Exercise brief | If a picture appears in the records, leave it out and transcribe the rest exactly.

Data records |
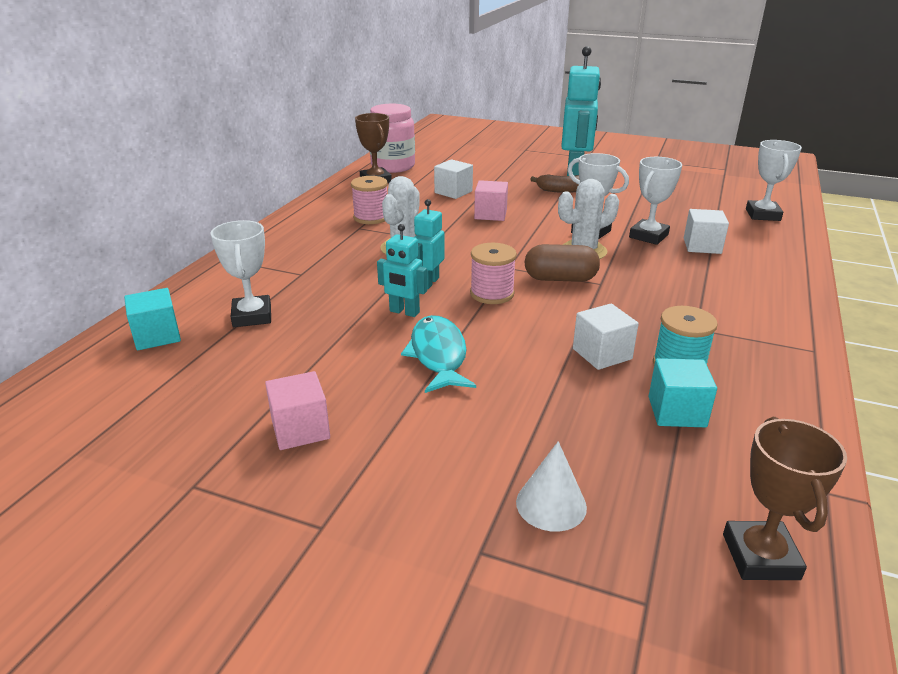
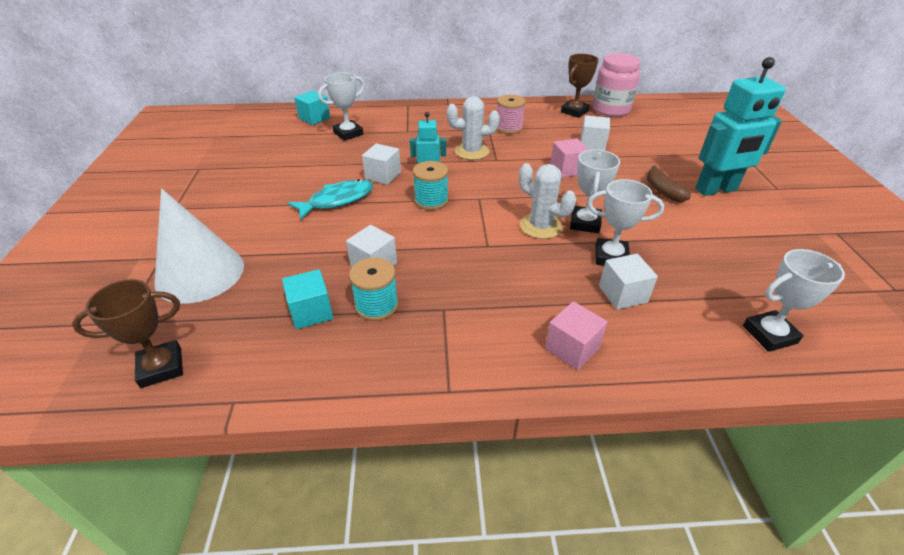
camera: 65 degrees right, 10 degrees up
(300, 429) = (247, 180): pink cube -> pink cube (572, 348)
(404, 312) = (383, 175): turquoise robot -> white cube
(492, 294) = (431, 200): pink spool -> turquoise spool
(551, 504) = (200, 273): white cone -> white cone, size x2.00
(560, 279) = (478, 225): brown capsule -> none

Result of this task |
camera: 65 degrees right, 10 degrees up
(300, 429) = (247, 180): pink cube -> pink cube (572, 348)
(404, 312) = (383, 175): turquoise robot -> white cube
(492, 294) = (431, 200): pink spool -> turquoise spool
(551, 504) = (200, 273): white cone -> white cone, size x2.00
(560, 279) = (478, 225): brown capsule -> none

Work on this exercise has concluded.